__Data excerpts__:
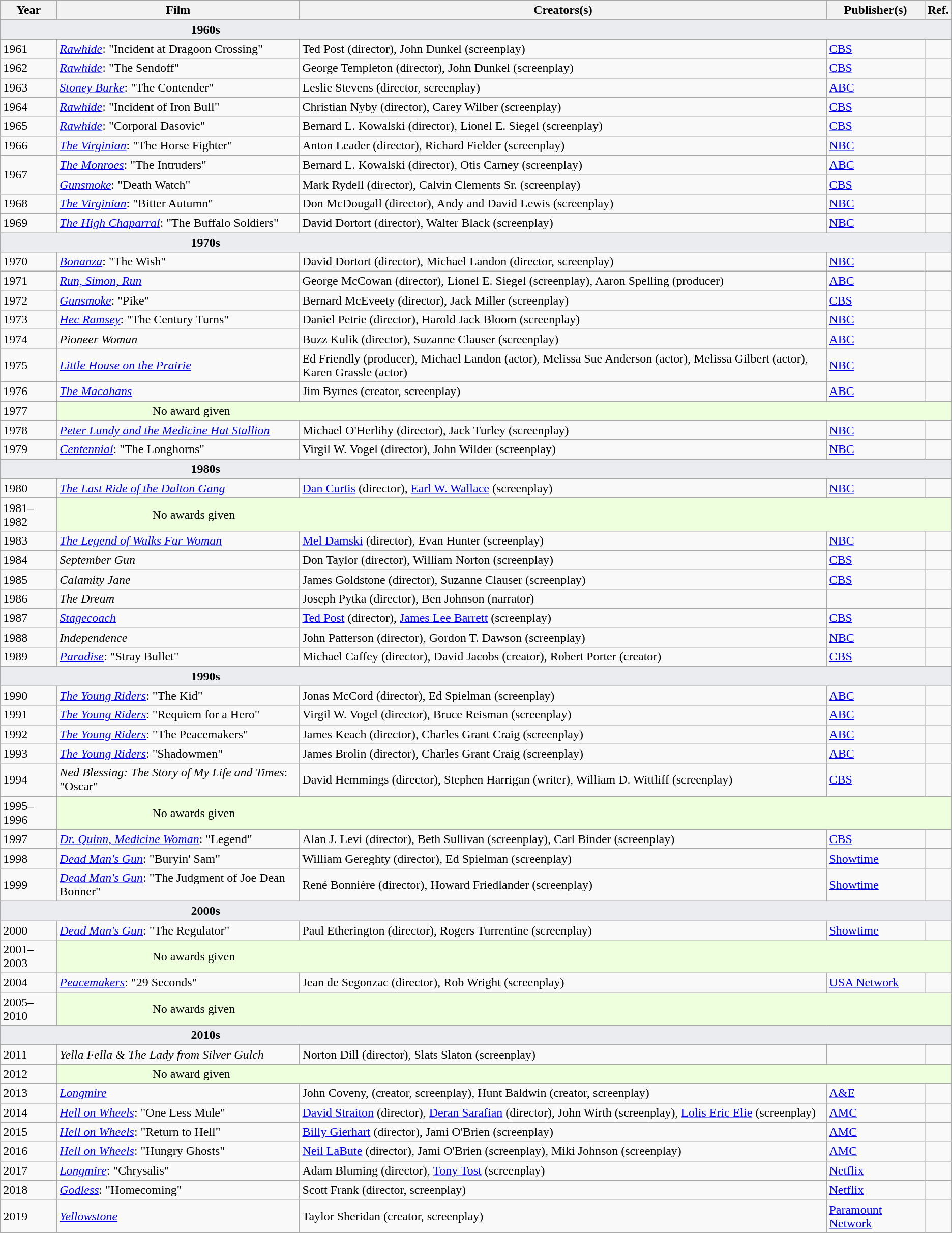
William Gereghty (director), Ed Spielman (screenplay) (563, 858)
Dead Man's Gun: "Buryin' Sam" (178, 858)
2014 (28, 1113)
USA Network (876, 983)
A&E (876, 1093)
Jim Byrnes (creator, screenplay) (563, 392)
1980s (476, 469)
Independence (178, 638)
Bernard L. Kowalski (director), Lionel E. Siegel (screenplay) (563, 126)
The Young Riders: "Requiem for a Hero" (178, 715)
1980 (28, 488)
1963 (28, 87)
1989 (28, 657)
1986 (28, 599)
The Dream (178, 599)
James Keach (director), Charles Grant Craig (screenplay) (563, 734)
2012 (28, 1074)
1968 (28, 203)
Stoney Burke: "The Contender" (178, 87)
John Patterson (director), Gordon T. Dawson (screenplay) (563, 638)
Taylor Sheridan (creator, screenplay) (563, 1216)
Adam Bluming (director), Tony Tost (screenplay) (563, 1171)
2010s (476, 1035)
René Bonnière (director), Howard Friedlander (screenplay) (563, 885)
Paramount Network (876, 1216)
Ned Blessing: The Story of My Life and Times: "Oscar" (178, 780)
2005–2010 (28, 1009)
The Last Ride of the Dalton Gang (178, 488)
1971 (28, 281)
George McCowan (director), Lionel E. Siegel (screenplay), Aaron Spelling (producer) (563, 281)
Hell on Wheels: "One Less Mule" (178, 1113)
1991 (28, 715)
1962 (28, 68)
2013 (28, 1093)
Gunsmoke: "Death Watch" (178, 184)
1990s (476, 676)
1995–1996 (28, 813)
Ref. (938, 10)
1985 (28, 579)
1972 (28, 301)
Joseph Pytka (director), Ben Johnson (narrator) (563, 599)
Paradise: "Stray Bullet" (178, 657)
Jean de Segonzac (director), Rob Wright (screenplay) (563, 983)
Hell on Wheels: "Hungry Ghosts" (178, 1151)
1960s (476, 29)
2001–2003 (28, 957)
George Templeton (director), John Dunkel (screenplay) (563, 68)
Daniel Petrie (director), Harold Jack Bloom (screenplay) (563, 320)
1974 (28, 339)
1964 (28, 107)
1961 (28, 49)
Calamity Jane (178, 579)
David Dortort (director), Michael Landon (director, screenplay) (563, 262)
The Young Riders: "The Kid" (178, 696)
1965 (28, 126)
Ted Post (director), John Dunkel (screenplay) (563, 49)
Mel Damski (director), Evan Hunter (screenplay) (563, 541)
1983 (28, 541)
The Legend of Walks Far Woman (178, 541)
Publisher(s) (876, 10)
1970s (476, 243)
Film (178, 10)
The Young Riders: "Shadowmen" (178, 754)
Virgil W. Vogel (director), John Wilder (screenplay) (563, 450)
2018 (28, 1190)
1998 (28, 858)
Hec Ramsey: "The Century Turns" (178, 320)
1973 (28, 320)
1976 (28, 392)
2016 (28, 1151)
David Hemmings (director), Stephen Harrigan (writer), William D. Wittliff (screenplay) (563, 780)
Bonanza: "The Wish" (178, 262)
1967 (28, 174)
Bernard McEveety (director), Jack Miller (screenplay) (563, 301)
Norton Dill (director), Slats Slaton (screenplay) (563, 1055)
Little House on the Prairie (178, 365)
1997 (28, 839)
1975 (28, 365)
Dr. Quinn, Medicine Woman: "Legend" (178, 839)
Mark Rydell (director), Calvin Clements Sr. (screenplay) (563, 184)
Rawhide: "Incident at Dragoon Crossing" (178, 49)
Christian Nyby (director), Carey Wilber (screenplay) (563, 107)
David Dortort (director), Walter Black (screenplay) (563, 223)
The Macahans (178, 392)
James Goldstone (director), Suzanne Clauser (screenplay) (563, 579)
Michael Caffey (director), David Jacobs (creator), Robert Porter (creator) (563, 657)
Centennial: "The Longhorns" (178, 450)
The Virginian: "The Horse Fighter" (178, 145)
James Brolin (director), Charles Grant Craig (screenplay) (563, 754)
1999 (28, 885)
2011 (28, 1055)
Bernard L. Kowalski (director), Otis Carney (screenplay) (563, 165)
Paul Etherington (director), Rogers Turrentine (screenplay) (563, 930)
Stagecoach (178, 618)
1977 (28, 411)
Rawhide: "Corporal Dasovic" (178, 126)
Dan Curtis (director), Earl W. Wallace (screenplay) (563, 488)
1981–1982 (28, 515)
Longmire: "Chrysalis" (178, 1171)
1978 (28, 430)
1993 (28, 754)
September Gun (178, 560)
2017 (28, 1171)
Peter Lundy and the Medicine Hat Stallion (178, 430)
Rawhide: "Incident of Iron Bull" (178, 107)
Dead Man's Gun: "The Regulator" (178, 930)
1969 (28, 223)
Rawhide: "The Sendoff" (178, 68)
1984 (28, 560)
Neil LaBute (director), Jami O'Brien (screenplay), Miki Johnson (screenplay) (563, 1151)
Longmire (178, 1093)
Billy Gierhart (director), Jami O'Brien (screenplay) (563, 1132)
Don McDougall (director), Andy and David Lewis (screenplay) (563, 203)
1994 (28, 780)
Peacemakers: "29 Seconds" (178, 983)
Buzz Kulik (director), Suzanne Clauser (screenplay) (563, 339)
Ted Post (director), James Lee Barrett (screenplay) (563, 618)
Yellowstone (178, 1216)
Virgil W. Vogel (director), Bruce Reisman (screenplay) (563, 715)
Creators(s) (563, 10)
Scott Frank (director, screenplay) (563, 1190)
Jonas McCord (director), Ed Spielman (screenplay) (563, 696)
2015 (28, 1132)
Alan J. Levi (director), Beth Sullivan (screenplay), Carl Binder (screenplay) (563, 839)
Michael O'Herlihy (director), Jack Turley (screenplay) (563, 430)
2000s (476, 911)
Yella Fella & The Lady from Silver Gulch (178, 1055)
John Coveny, (creator, screenplay), Hunt Baldwin (creator, screenplay) (563, 1093)
1979 (28, 450)
Pioneer Woman (178, 339)
The Young Riders: "The Peacemakers" (178, 734)
Anton Leader (director), Richard Fielder (screenplay) (563, 145)
Godless: "Homecoming" (178, 1190)
Year (28, 10)
1987 (28, 618)
Ed Friendly (producer), Michael Landon (actor), Melissa Sue Anderson (actor), Melissa Gilbert (actor), Karen Grassle (actor) (563, 365)
Run, Simon, Run (178, 281)
Leslie Stevens (director, screenplay) (563, 87)
1988 (28, 638)
1992 (28, 734)
Gunsmoke: "Pike" (178, 301)
The Monroes: "The Intruders" (178, 165)
Dead Man's Gun: "The Judgment of Joe Dean Bonner" (178, 885)
1990 (28, 696)
The Virginian: "Bitter Autumn" (178, 203)
2019 (28, 1216)
2000 (28, 930)
David Straiton (director), Deran Sarafian (director), John Wirth (screenplay), Lolis Eric Elie (screenplay) (563, 1113)
2004 (28, 983)
1970 (28, 262)
Hell on Wheels: "Return to Hell" (178, 1132)
Don Taylor (director), William Norton (screenplay) (563, 560)
1966 (28, 145)
The High Chaparral: "The Buffalo Soldiers" (178, 223)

__Stated problem__:
Gather every line of the records that contains the word "George" and list those lines.

__Full response__:
George McCowan (director), Lionel E. Siegel (screenplay), Aaron Spelling (producer) (563, 281)
George Templeton (director), John Dunkel (screenplay) (563, 68)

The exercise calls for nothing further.